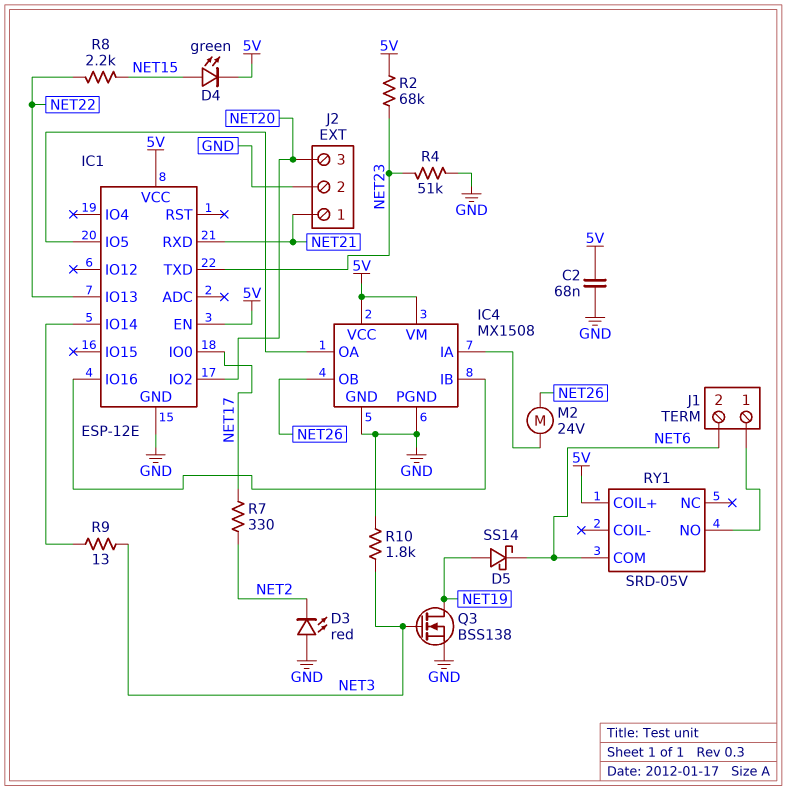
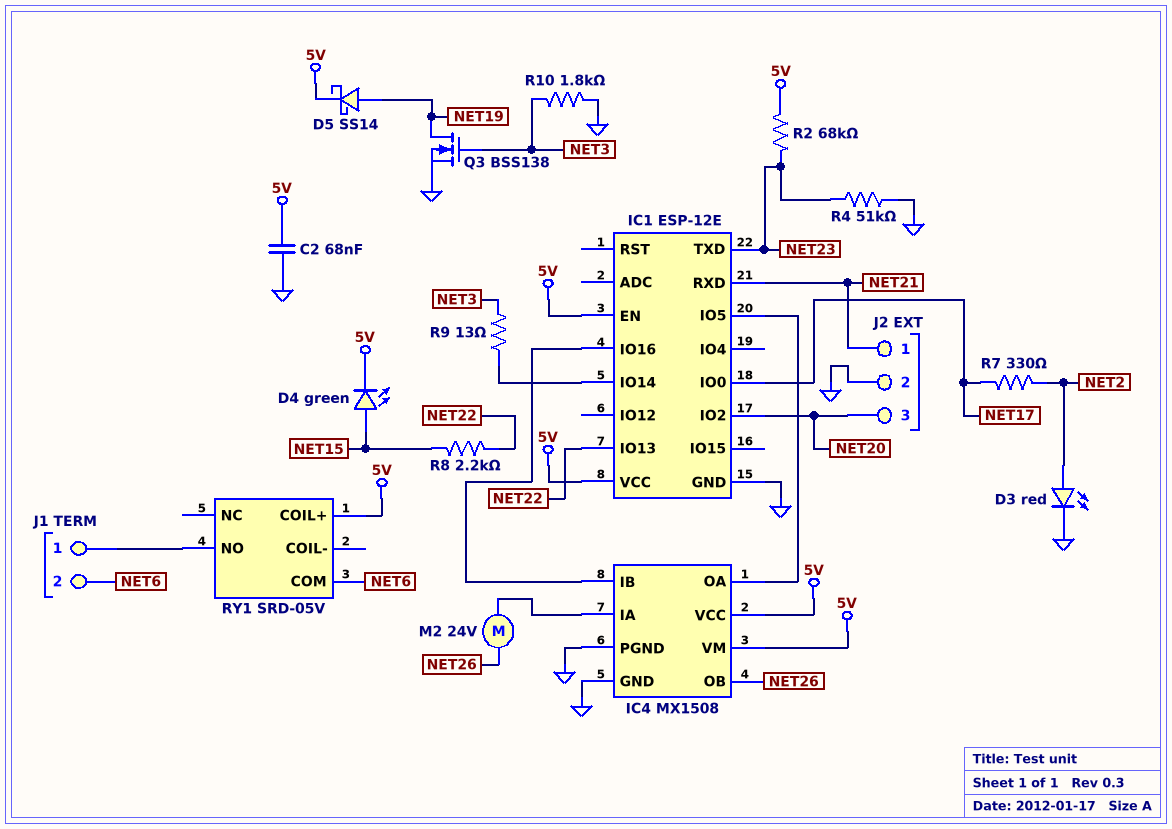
D3: LED red (A GND, K NET2) -> LED red (A NET2, K GND)
D5: schottky SS14 (A NET19, K NET6) -> schottky SS14 (A NET19, K 5V)

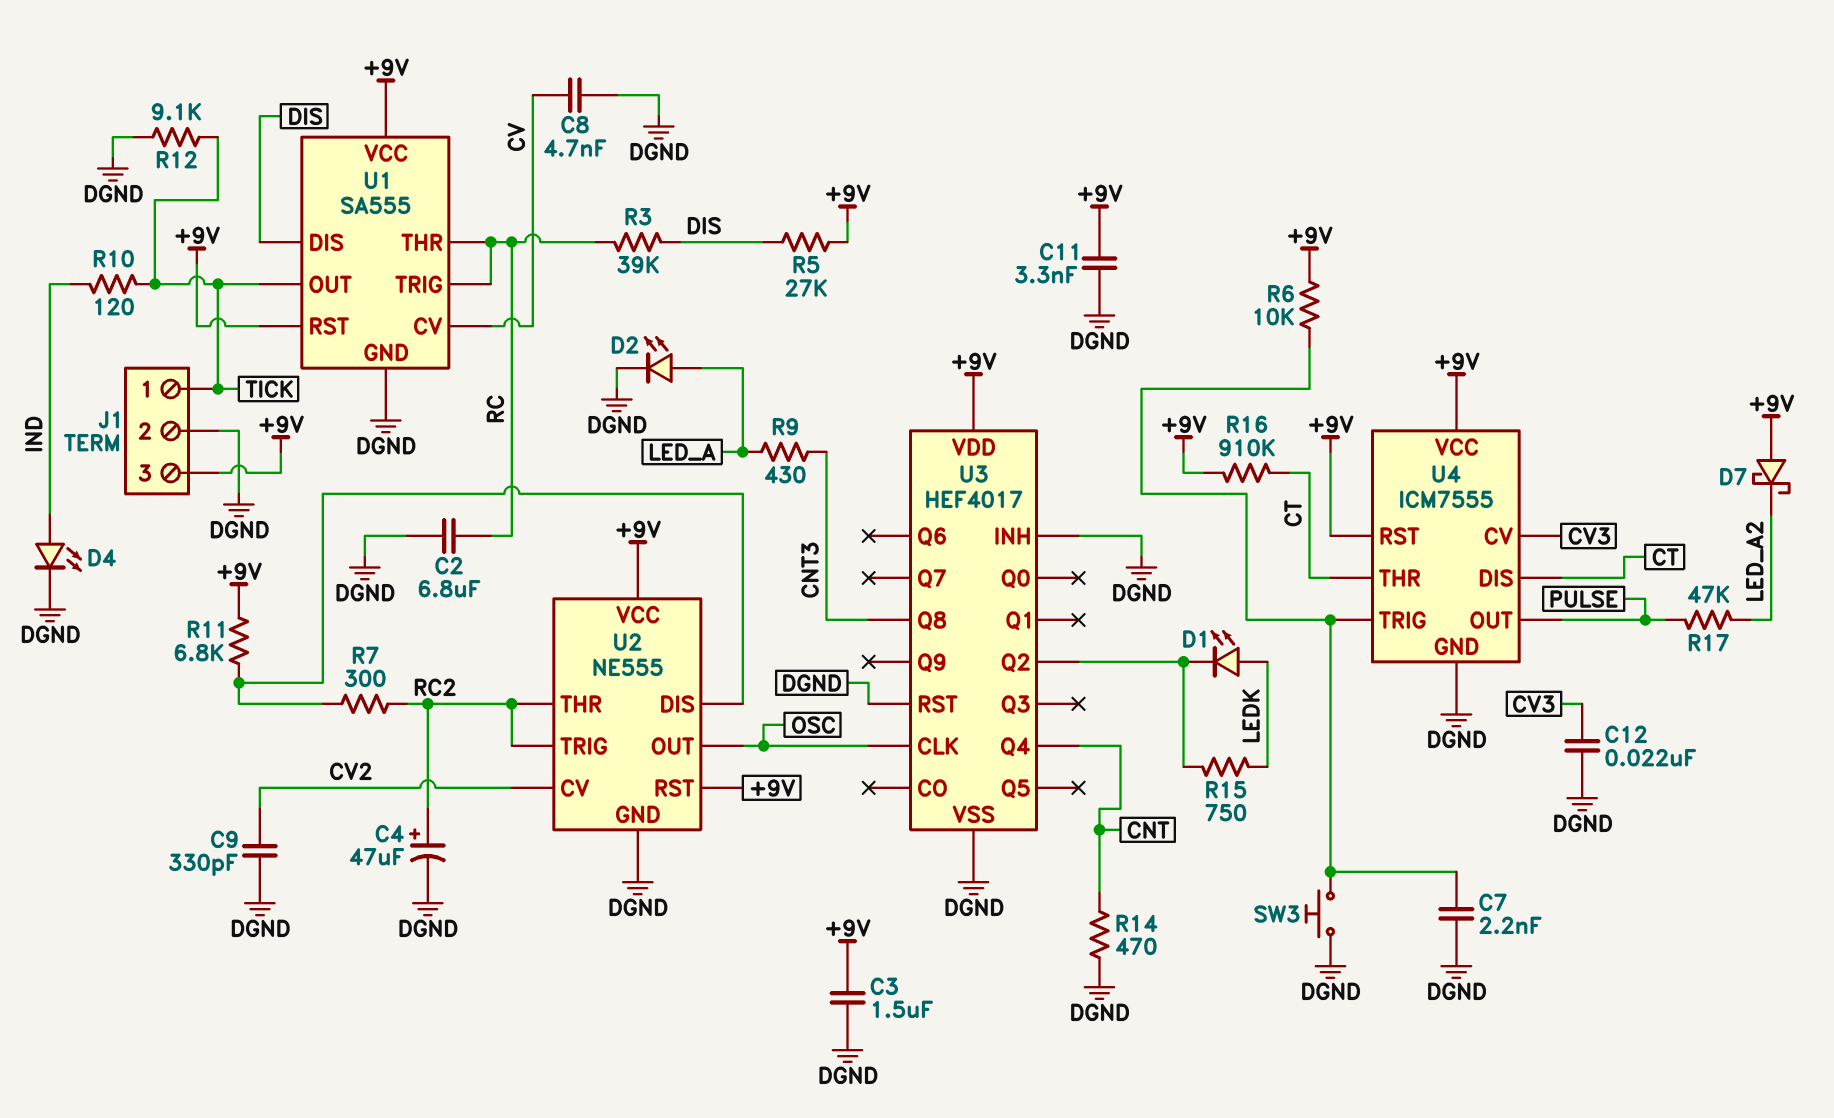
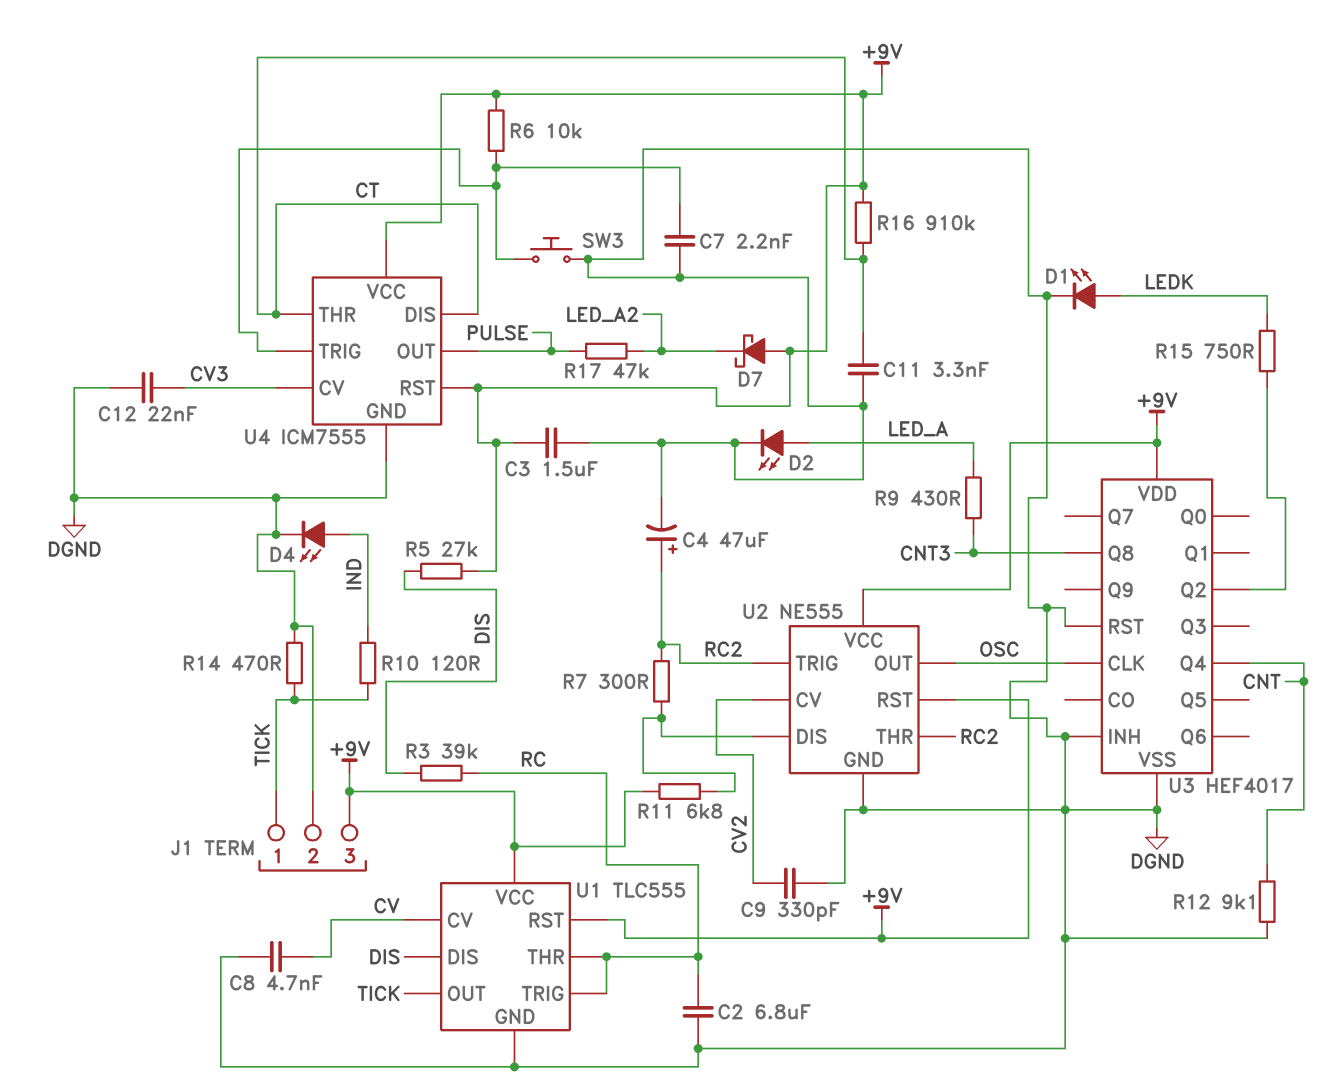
C11: 3.3nF (+9V, DGND) -> 3.3nF (CT, DGND)
D1: LED (A LEDK, K U3/Q2) -> LED (A LEDK, K DGND)
R12: 9.1k (DGND, TICK) -> 9.1k (CNT, DGND)
R14: 470 (CNT, DGND) -> 470 (DGND, TICK)
U1: SA555 -> TLC555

+++++

• Exercise details
Wherever a line in the data above holds the word "DGND", copy that line.

• Written answer
C11: 3.3nF (+9V, DGND) -> 3.3nF (CT, DGND)
D1: LED (A LEDK, K U3/Q2) -> LED (A LEDK, K DGND)
R12: 9.1k (DGND, TICK) -> 9.1k (CNT, DGND)
R14: 470 (CNT, DGND) -> 470 (DGND, TICK)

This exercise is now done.